**Problem statement**. Among the entries below, one line contains "green brick D4:D5 level 1 -> none" and another contains "black brick H4". Transcribe those two lines and every line between them, exactly.

╭─ Extracted data

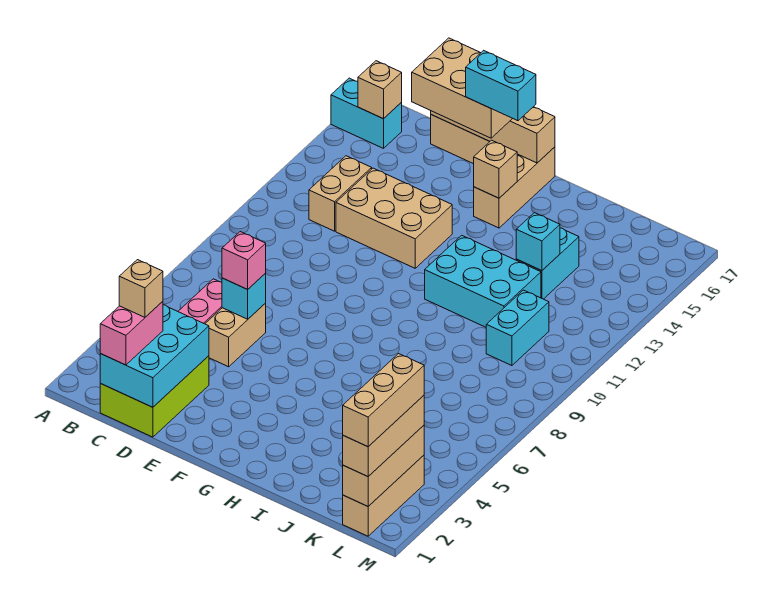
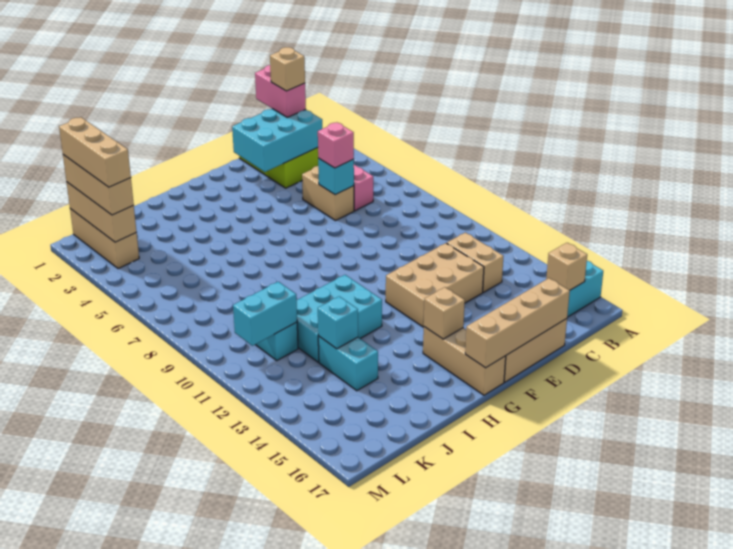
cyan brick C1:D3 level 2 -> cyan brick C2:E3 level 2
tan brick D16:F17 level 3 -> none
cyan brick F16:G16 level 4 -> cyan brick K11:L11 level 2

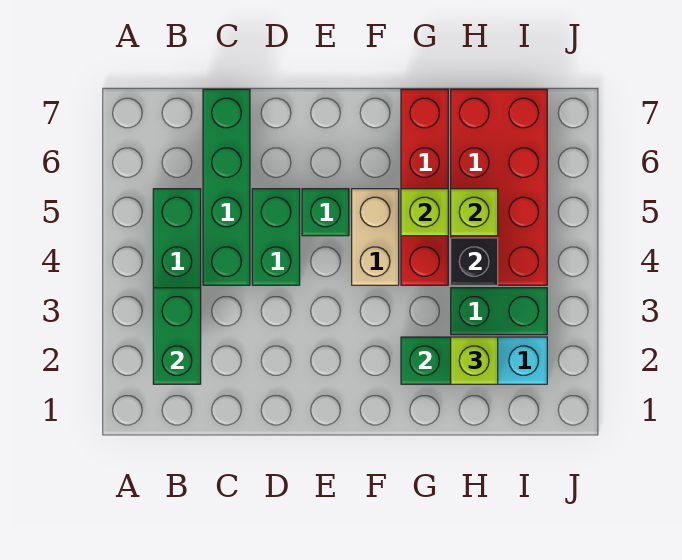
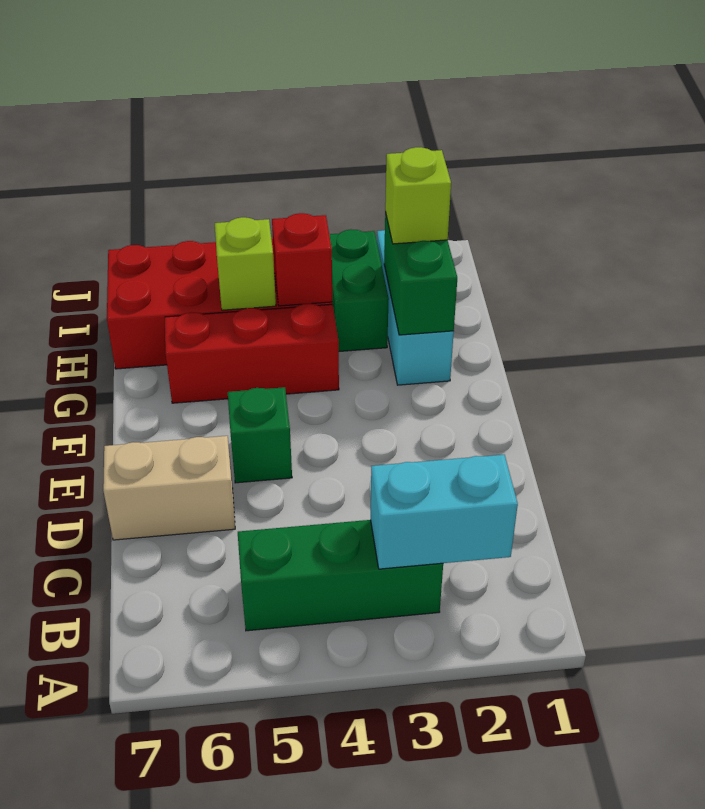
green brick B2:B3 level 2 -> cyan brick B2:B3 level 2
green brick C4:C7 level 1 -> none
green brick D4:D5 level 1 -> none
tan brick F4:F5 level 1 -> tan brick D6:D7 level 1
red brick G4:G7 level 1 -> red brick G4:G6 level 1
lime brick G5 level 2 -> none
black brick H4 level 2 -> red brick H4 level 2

╰─
╭─ Extracted data

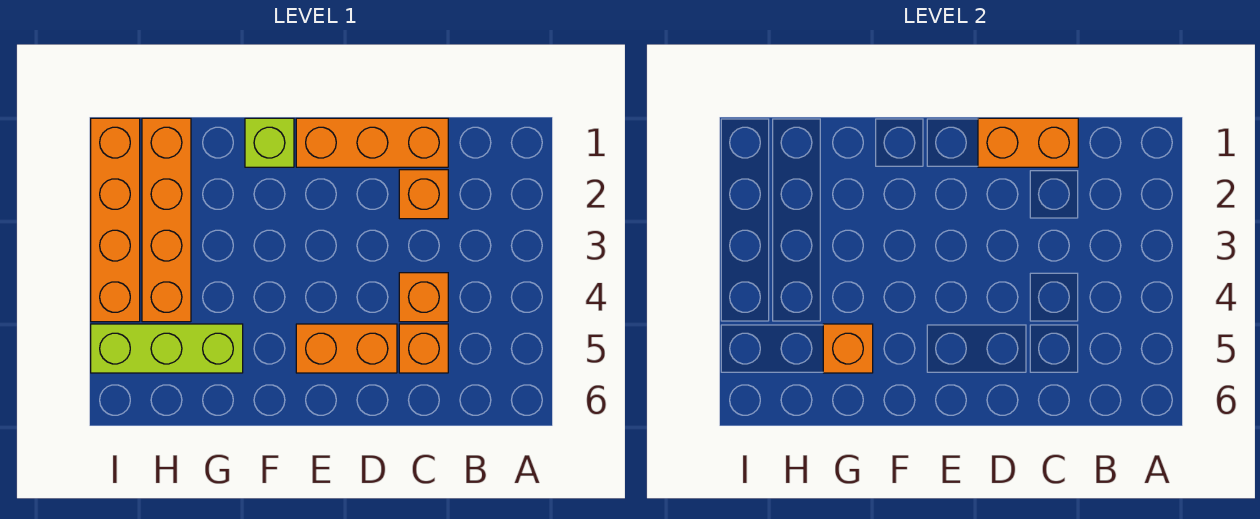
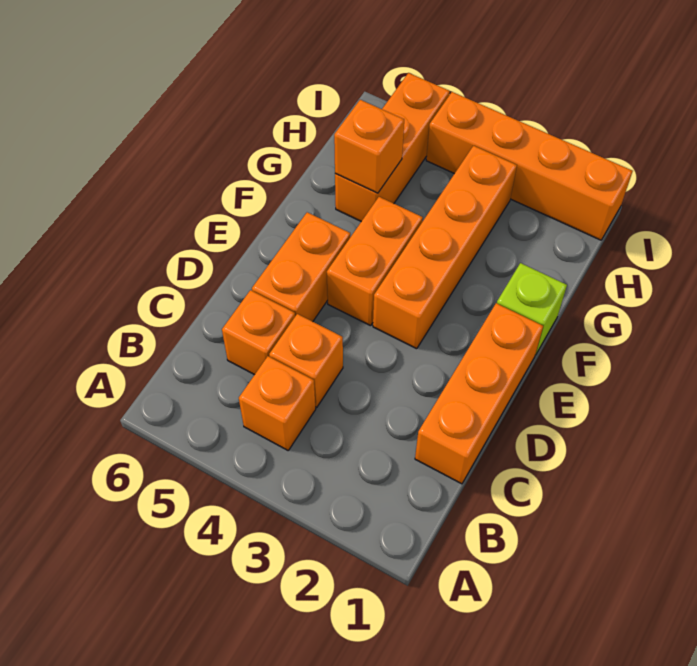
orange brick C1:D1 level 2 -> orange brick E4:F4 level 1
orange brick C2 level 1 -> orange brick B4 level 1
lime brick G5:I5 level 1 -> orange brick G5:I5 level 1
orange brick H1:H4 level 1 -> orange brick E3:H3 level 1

╰─
╭─ Extracted data

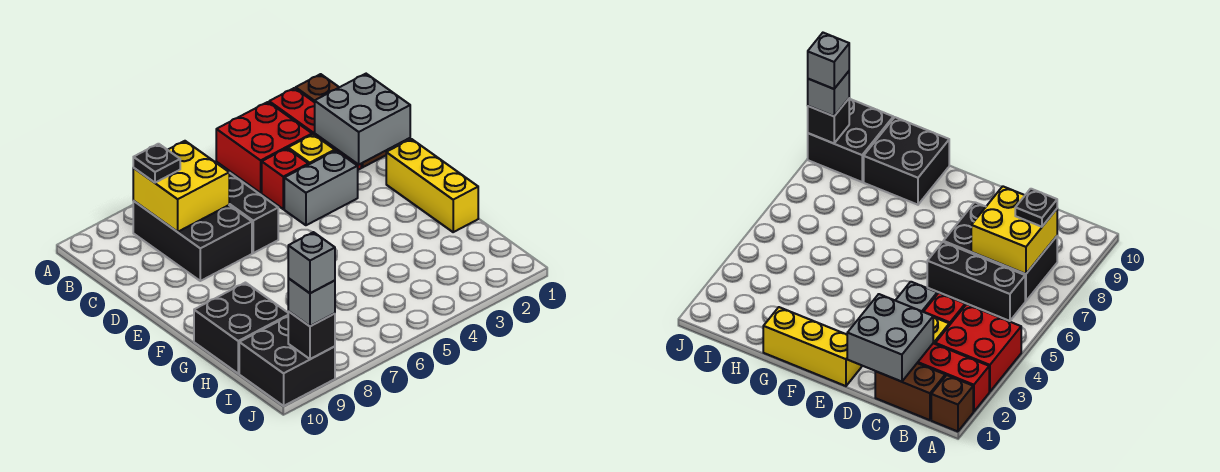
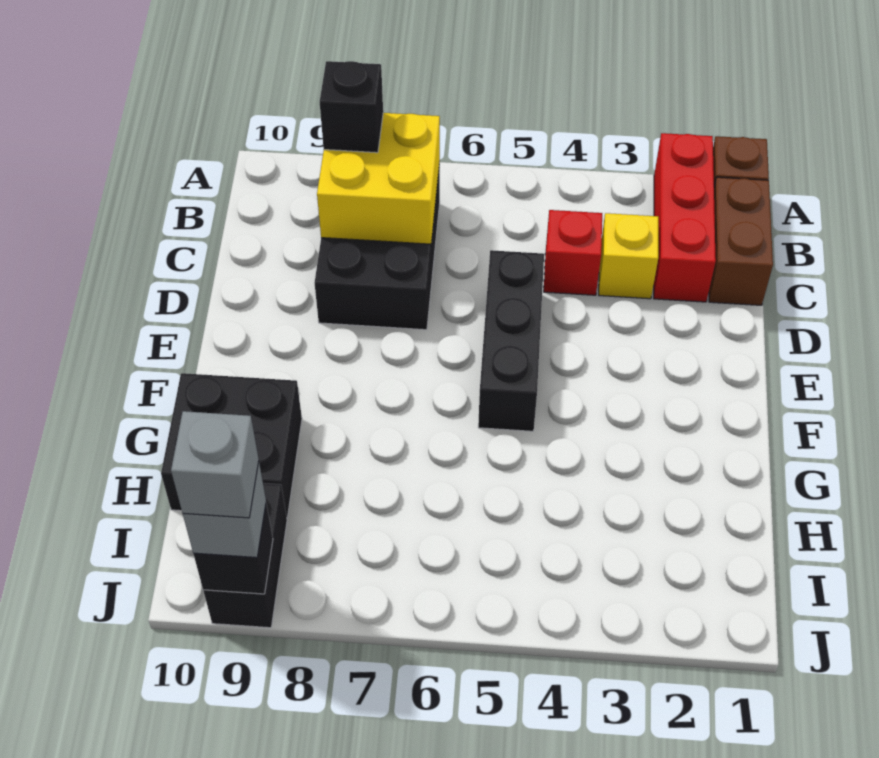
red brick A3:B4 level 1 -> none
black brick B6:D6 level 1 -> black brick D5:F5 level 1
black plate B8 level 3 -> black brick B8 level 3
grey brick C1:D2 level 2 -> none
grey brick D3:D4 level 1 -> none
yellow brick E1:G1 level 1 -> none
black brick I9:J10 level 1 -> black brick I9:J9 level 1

╰─

**Solution for this task**.
green brick D4:D5 level 1 -> none
tan brick F4:F5 level 1 -> tan brick D6:D7 level 1
red brick G4:G7 level 1 -> red brick G4:G6 level 1
lime brick G5 level 2 -> none
black brick H4 level 2 -> red brick H4 level 2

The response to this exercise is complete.